PROBLEM TO SOLVE:
Go through the listing that follows and write it out exactly. Drop the pictures.

SUPPLIED MATERIAL:
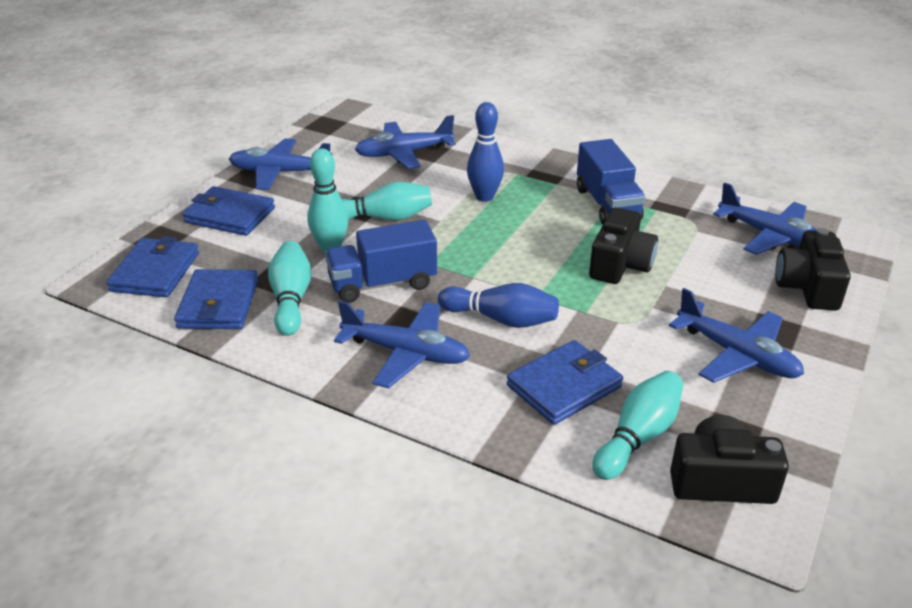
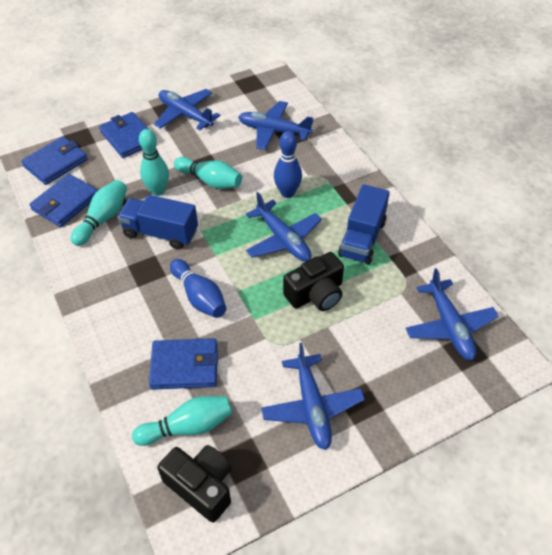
camera: 35 degrees right, 15 degrees up
(406, 353) = (125, 291): blue plane -> blue plane (283, 239)
(808, 287) = (425, 383): black camera -> none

WORKED SOLUTION:
camera: 35 degrees right, 15 degrees up
(406, 353) = (125, 291): blue plane -> blue plane (283, 239)
(808, 287) = (425, 383): black camera -> none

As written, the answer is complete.